**Requirement**: Count the lines in the entries below that contain the string "these", matching case exactly. Reply with only the number.
-----
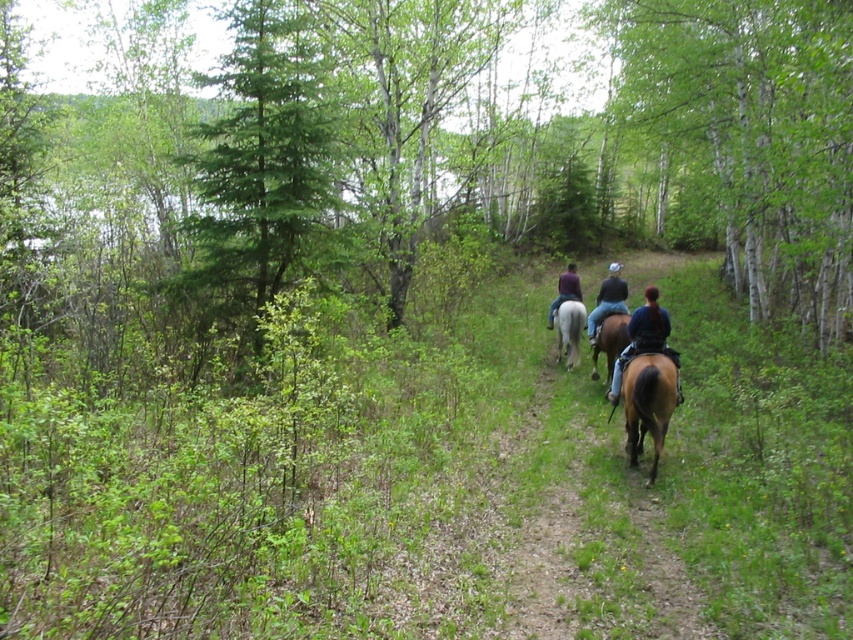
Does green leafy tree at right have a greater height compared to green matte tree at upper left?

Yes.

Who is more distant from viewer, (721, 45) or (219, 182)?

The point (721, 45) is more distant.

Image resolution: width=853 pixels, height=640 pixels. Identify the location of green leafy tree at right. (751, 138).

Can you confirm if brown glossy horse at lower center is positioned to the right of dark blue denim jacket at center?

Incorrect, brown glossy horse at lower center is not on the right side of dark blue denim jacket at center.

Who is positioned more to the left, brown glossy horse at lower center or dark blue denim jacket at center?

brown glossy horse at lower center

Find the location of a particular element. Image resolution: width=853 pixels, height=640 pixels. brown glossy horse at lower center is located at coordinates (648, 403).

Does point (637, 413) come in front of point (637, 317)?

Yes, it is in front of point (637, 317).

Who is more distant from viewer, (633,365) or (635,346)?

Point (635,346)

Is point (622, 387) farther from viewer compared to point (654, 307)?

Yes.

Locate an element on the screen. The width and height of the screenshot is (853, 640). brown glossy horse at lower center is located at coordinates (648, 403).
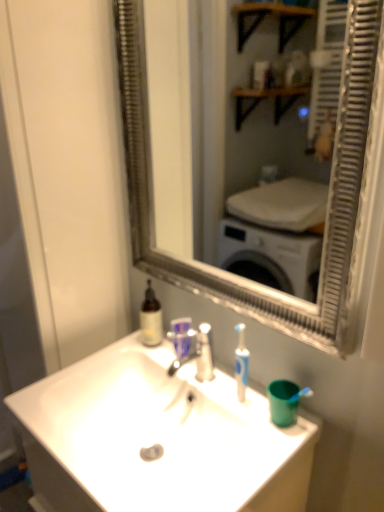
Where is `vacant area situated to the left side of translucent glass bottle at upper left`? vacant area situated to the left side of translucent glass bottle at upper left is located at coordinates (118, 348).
-----
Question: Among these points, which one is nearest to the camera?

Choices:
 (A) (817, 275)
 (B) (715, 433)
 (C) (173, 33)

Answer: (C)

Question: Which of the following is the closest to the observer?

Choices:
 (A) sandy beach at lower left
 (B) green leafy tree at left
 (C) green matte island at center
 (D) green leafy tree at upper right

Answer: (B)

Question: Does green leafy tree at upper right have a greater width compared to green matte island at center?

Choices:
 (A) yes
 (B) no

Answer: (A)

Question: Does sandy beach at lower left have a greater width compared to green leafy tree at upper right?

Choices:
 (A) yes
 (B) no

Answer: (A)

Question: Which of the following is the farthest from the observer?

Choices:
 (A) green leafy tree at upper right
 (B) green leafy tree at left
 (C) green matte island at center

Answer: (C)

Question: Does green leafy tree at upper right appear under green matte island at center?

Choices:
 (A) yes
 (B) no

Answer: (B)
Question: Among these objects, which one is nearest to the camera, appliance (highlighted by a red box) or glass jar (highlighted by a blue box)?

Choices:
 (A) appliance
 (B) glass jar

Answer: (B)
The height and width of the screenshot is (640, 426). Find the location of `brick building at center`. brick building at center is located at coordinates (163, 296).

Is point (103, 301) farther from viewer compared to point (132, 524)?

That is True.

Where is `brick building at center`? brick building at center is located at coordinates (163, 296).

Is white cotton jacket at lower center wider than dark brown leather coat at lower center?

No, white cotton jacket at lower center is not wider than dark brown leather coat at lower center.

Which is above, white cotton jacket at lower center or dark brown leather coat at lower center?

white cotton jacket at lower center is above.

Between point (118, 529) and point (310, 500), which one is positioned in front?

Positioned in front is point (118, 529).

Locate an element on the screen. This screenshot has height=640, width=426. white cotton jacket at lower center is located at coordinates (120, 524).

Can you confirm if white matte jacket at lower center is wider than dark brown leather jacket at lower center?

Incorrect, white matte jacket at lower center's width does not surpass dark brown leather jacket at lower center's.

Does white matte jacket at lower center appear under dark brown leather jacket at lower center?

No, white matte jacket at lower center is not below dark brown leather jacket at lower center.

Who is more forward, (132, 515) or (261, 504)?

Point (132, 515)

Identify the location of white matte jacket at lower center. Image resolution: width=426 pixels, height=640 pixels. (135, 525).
-----
**Task answer**: 2